**WHAT THE EXERCISE ASKS**
Copy from the first line below down to and including the line with "The second view gained the clé". Skip the pictures.

================================

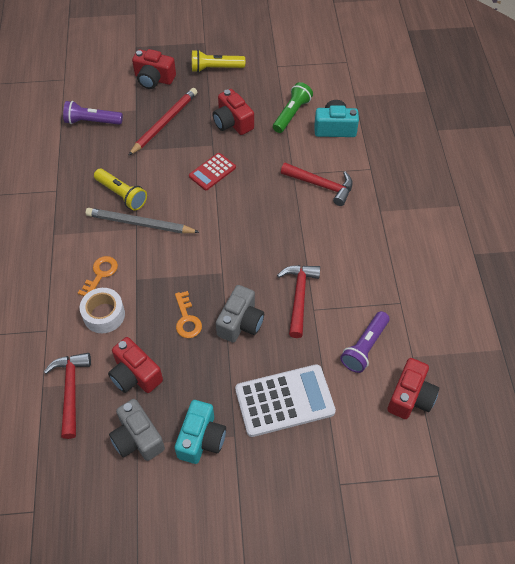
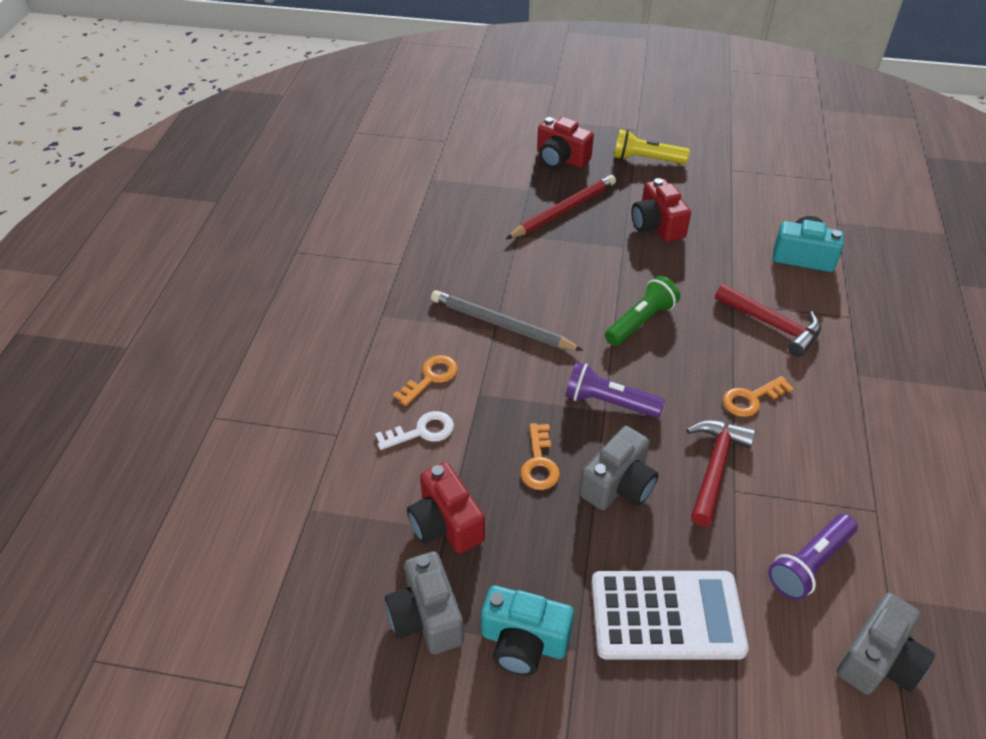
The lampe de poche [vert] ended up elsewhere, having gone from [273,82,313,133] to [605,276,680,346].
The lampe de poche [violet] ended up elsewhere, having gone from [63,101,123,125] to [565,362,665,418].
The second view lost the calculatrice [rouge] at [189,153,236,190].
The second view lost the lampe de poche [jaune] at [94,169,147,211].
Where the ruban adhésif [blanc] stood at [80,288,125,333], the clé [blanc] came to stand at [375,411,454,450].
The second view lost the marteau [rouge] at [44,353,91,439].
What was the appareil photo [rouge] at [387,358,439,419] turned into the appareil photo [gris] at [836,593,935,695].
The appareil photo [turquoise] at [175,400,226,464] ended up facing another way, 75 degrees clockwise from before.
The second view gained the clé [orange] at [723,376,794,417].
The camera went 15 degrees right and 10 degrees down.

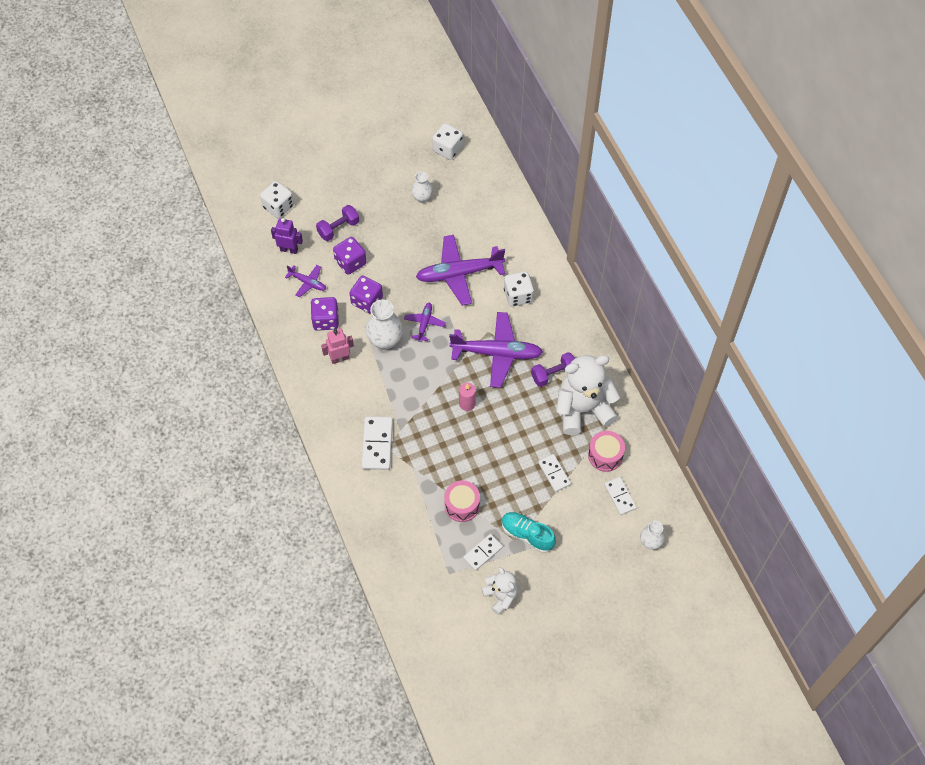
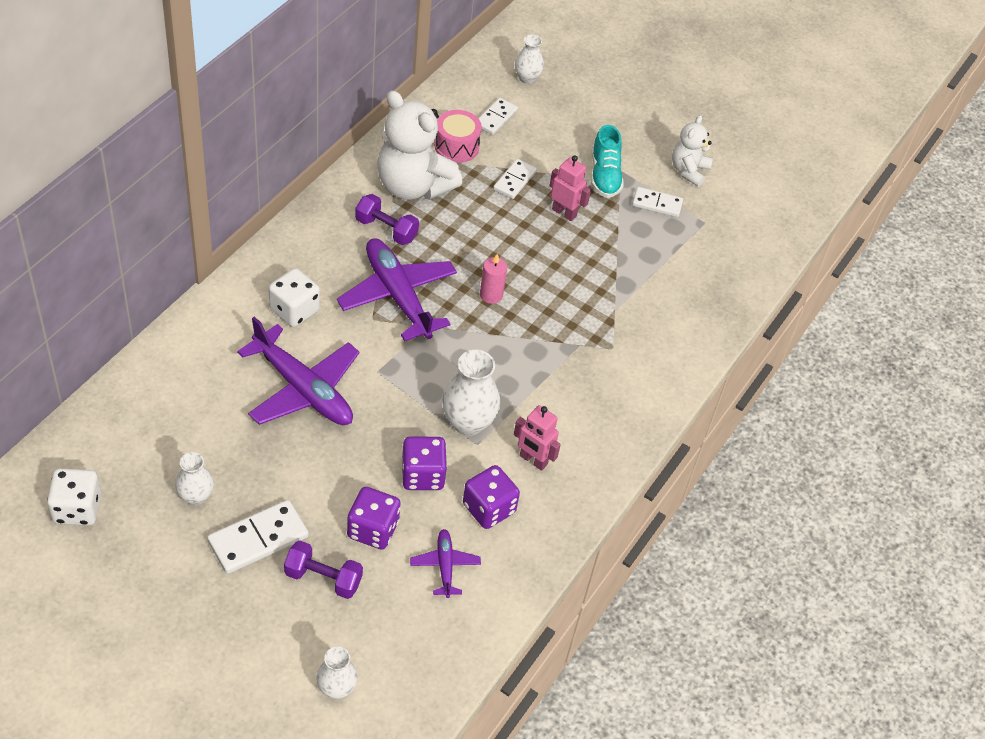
Where the dé [blanc] stood at [260,181,294,218], the vase [blanc] came to stand at [316,647,357,699].
The second view lost the robot [violet] at [271,218,303,254].
The second view lost the avion [violet] at [404,302,446,342].
The domino [blanc] ended up elsewhere, having gone from [361,416,393,470] to [207,500,309,574].
The second view lost the tambour [rose] at [444,480,480,522].
The second view gained the robot [rose] at [550,155,591,221].
The camera went 130 degrees left and 10 degrees down.

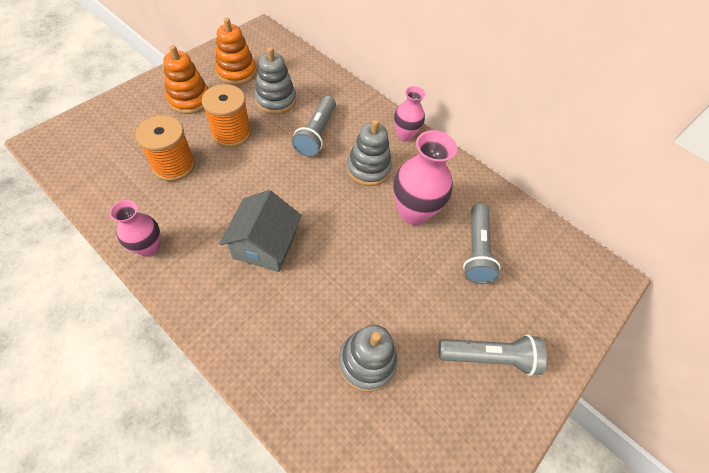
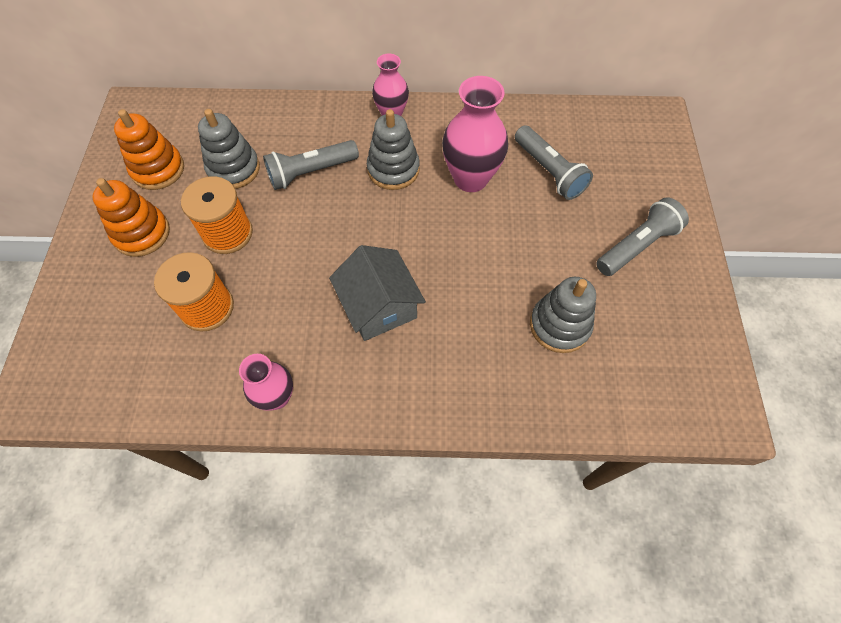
The lampe de poche [gris] at [292,96,336,157] ended up facing another way, 90 degrees clockwise from before.
The camera went 35 degrees left and 5 degrees up.

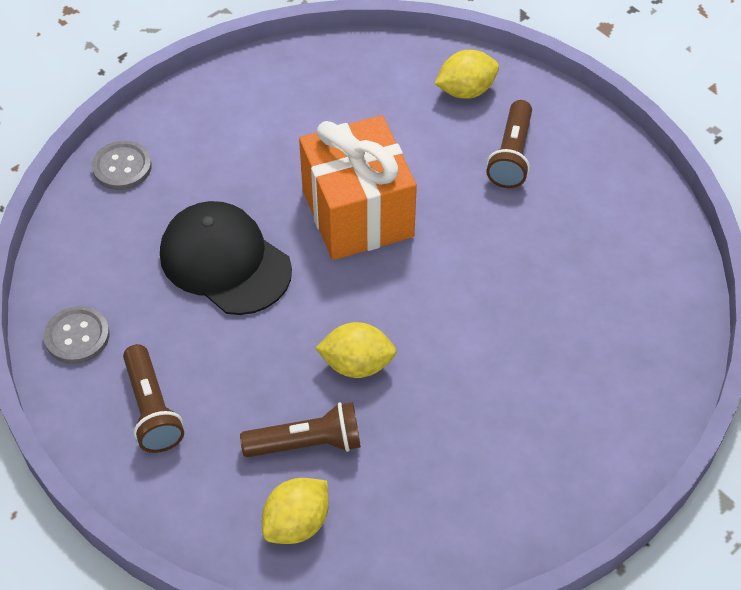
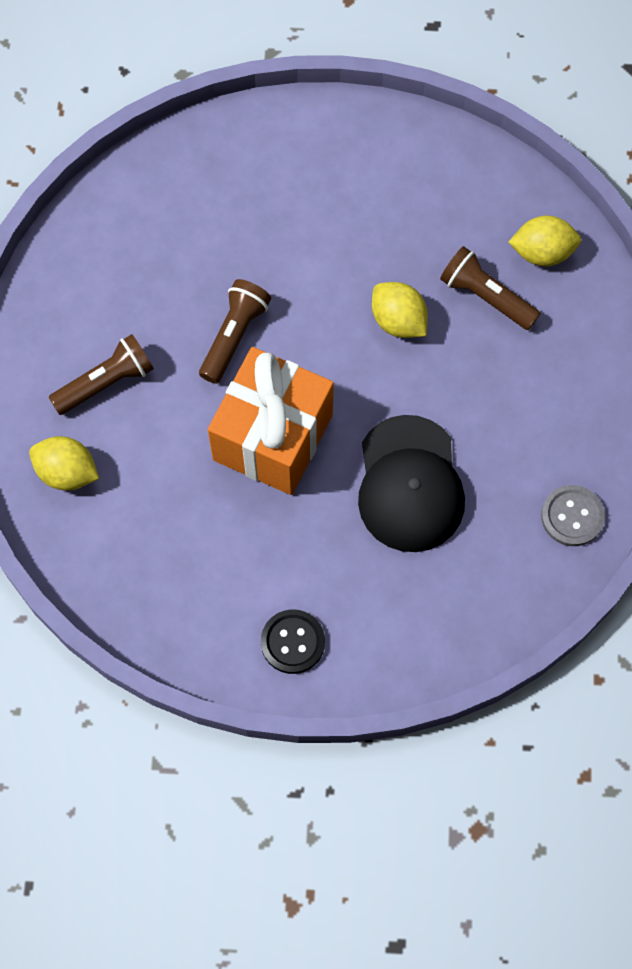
The second view lost the bouton [gris] at [92,141,152,190].
The lampe de poche [marron] ended up elsewhere, having gone from [123,344,184,453] to [199,279,271,384].
The second view gained the bouton [noir] at [261,609,325,674].
The camera went 135 degrees left and 15 degrees up.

================================

**OUTPUT OF THE EXERCISE**
The lampe de poche [vert] ended up elsewhere, having gone from [273,82,313,133] to [605,276,680,346].
The lampe de poche [violet] ended up elsewhere, having gone from [63,101,123,125] to [565,362,665,418].
The second view lost the calculatrice [rouge] at [189,153,236,190].
The second view lost the lampe de poche [jaune] at [94,169,147,211].
Where the ruban adhésif [blanc] stood at [80,288,125,333], the clé [blanc] came to stand at [375,411,454,450].
The second view lost the marteau [rouge] at [44,353,91,439].
What was the appareil photo [rouge] at [387,358,439,419] turned into the appareil photo [gris] at [836,593,935,695].
The appareil photo [turquoise] at [175,400,226,464] ended up facing another way, 75 degrees clockwise from before.
The second view gained the clé [orange] at [723,376,794,417].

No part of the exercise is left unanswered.